[What the task asks] Please transcribe exactly the lines from the one containing "DRIVER2 pin IN1: D8 -> D5" through the end of the records below, both included, and nothing else.

[Version comparison data]
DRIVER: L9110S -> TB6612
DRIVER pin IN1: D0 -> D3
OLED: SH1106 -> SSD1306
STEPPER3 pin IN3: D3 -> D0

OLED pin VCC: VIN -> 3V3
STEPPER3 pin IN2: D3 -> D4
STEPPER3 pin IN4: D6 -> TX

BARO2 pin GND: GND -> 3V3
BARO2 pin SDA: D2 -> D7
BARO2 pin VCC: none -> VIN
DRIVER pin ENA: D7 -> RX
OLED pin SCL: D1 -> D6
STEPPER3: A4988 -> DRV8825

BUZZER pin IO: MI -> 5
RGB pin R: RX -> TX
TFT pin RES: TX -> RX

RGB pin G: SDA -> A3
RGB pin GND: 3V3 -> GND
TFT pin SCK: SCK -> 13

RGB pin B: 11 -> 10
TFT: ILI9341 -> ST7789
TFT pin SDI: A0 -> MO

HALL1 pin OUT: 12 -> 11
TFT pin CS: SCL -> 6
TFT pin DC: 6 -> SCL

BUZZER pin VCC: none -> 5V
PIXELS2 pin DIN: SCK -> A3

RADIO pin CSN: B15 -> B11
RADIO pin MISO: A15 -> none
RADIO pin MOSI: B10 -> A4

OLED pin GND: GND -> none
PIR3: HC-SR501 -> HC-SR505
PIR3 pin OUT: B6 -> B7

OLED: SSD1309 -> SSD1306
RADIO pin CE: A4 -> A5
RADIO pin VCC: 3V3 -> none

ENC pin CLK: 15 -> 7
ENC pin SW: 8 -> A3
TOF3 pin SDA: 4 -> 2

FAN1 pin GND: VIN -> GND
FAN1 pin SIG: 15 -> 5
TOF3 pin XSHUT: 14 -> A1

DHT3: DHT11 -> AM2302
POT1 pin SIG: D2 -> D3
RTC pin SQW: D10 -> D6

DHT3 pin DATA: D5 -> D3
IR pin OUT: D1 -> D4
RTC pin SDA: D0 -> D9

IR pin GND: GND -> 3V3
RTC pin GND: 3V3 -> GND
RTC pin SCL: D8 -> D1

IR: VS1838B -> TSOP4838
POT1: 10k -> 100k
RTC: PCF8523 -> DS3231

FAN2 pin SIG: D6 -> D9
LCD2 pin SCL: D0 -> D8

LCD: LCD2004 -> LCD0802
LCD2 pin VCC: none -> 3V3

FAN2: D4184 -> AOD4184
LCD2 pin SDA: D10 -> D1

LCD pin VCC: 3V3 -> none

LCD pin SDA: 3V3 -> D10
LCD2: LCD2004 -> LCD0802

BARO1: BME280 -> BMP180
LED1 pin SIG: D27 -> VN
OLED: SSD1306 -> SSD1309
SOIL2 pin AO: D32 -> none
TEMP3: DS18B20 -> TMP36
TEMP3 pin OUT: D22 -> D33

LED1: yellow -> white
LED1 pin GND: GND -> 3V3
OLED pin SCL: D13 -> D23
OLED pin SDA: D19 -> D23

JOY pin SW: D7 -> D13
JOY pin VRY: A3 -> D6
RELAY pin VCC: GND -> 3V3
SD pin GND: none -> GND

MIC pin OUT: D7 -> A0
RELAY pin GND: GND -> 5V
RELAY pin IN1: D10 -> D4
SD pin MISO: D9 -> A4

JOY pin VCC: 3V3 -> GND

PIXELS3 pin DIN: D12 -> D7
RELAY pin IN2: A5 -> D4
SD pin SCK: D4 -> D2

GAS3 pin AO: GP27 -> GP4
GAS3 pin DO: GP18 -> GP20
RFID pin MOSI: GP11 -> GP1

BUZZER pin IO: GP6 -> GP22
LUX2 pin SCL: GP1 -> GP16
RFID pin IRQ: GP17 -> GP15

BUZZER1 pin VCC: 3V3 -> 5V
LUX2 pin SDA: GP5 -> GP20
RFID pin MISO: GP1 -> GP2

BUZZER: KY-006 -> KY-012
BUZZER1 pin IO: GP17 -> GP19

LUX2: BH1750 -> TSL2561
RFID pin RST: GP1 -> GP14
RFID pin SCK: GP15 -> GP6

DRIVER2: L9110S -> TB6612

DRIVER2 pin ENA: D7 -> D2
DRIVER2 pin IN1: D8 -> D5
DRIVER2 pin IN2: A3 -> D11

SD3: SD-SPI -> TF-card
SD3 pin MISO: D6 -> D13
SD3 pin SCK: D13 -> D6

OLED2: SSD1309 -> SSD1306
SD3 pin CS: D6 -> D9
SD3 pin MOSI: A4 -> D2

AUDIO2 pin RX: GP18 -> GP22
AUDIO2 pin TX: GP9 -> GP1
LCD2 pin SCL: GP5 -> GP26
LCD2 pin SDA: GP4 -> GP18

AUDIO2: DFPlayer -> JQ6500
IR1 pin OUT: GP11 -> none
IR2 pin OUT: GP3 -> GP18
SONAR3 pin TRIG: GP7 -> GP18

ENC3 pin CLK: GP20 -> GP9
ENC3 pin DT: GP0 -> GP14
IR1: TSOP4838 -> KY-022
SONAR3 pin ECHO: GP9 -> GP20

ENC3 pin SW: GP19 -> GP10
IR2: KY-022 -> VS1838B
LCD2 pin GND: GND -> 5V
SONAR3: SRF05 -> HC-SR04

[Written response]
DRIVER2 pin IN1: D8 -> D5
DRIVER2 pin IN2: A3 -> D11

SD3: SD-SPI -> TF-card
SD3 pin MISO: D6 -> D13
SD3 pin SCK: D13 -> D6

OLED2: SSD1309 -> SSD1306
SD3 pin CS: D6 -> D9
SD3 pin MOSI: A4 -> D2

AUDIO2 pin RX: GP18 -> GP22
AUDIO2 pin TX: GP9 -> GP1
LCD2 pin SCL: GP5 -> GP26
LCD2 pin SDA: GP4 -> GP18

AUDIO2: DFPlayer -> JQ6500
IR1 pin OUT: GP11 -> none
IR2 pin OUT: GP3 -> GP18
SONAR3 pin TRIG: GP7 -> GP18

ENC3 pin CLK: GP20 -> GP9
ENC3 pin DT: GP0 -> GP14
IR1: TSOP4838 -> KY-022
SONAR3 pin ECHO: GP9 -> GP20

ENC3 pin SW: GP19 -> GP10
IR2: KY-022 -> VS1838B
LCD2 pin GND: GND -> 5V
SONAR3: SRF05 -> HC-SR04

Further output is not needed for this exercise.